What you need to do: If a line in the entries below includes the string "banana", copy it out.

(Object matching data)
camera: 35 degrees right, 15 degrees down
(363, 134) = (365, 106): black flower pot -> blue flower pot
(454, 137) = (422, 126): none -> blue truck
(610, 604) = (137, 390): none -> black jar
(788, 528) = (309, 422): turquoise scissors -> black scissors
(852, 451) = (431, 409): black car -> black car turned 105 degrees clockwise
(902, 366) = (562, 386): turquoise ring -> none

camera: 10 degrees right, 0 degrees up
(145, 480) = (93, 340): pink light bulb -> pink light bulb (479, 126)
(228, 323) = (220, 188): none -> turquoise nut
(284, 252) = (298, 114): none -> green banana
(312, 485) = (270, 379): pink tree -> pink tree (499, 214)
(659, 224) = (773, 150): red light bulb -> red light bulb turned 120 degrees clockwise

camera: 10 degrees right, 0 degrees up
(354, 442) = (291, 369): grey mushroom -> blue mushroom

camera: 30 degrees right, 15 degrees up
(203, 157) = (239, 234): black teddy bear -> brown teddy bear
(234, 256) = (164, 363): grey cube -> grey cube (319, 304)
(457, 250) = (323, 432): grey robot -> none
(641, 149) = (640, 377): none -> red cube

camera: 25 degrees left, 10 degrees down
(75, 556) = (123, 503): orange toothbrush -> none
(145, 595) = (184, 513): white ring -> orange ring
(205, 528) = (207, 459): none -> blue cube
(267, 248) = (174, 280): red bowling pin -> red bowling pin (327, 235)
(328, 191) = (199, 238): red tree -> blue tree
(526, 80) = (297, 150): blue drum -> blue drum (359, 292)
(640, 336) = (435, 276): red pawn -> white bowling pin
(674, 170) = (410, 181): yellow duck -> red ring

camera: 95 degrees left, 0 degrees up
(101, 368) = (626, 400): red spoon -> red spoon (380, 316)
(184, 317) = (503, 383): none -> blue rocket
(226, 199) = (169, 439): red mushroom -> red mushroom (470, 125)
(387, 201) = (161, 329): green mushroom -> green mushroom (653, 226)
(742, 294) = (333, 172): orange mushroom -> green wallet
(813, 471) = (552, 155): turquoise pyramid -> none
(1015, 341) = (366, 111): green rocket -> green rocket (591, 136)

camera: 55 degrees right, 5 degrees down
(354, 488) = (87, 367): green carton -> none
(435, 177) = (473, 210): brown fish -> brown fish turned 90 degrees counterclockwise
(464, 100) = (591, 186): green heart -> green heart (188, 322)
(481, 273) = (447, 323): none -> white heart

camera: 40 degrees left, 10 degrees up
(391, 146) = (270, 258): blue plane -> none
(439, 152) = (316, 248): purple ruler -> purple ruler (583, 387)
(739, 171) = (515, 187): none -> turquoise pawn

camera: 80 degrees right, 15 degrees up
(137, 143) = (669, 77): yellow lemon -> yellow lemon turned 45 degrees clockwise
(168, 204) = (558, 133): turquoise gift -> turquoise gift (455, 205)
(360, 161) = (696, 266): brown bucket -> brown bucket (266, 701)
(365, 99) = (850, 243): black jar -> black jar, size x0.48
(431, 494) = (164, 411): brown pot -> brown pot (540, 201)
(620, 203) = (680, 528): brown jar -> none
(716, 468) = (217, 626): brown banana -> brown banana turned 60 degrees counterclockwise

Exercise answer:
(284, 252) = (298, 114): none -> green banana
(716, 468) = (217, 626): brown banana -> brown banana turned 60 degrees counterclockwise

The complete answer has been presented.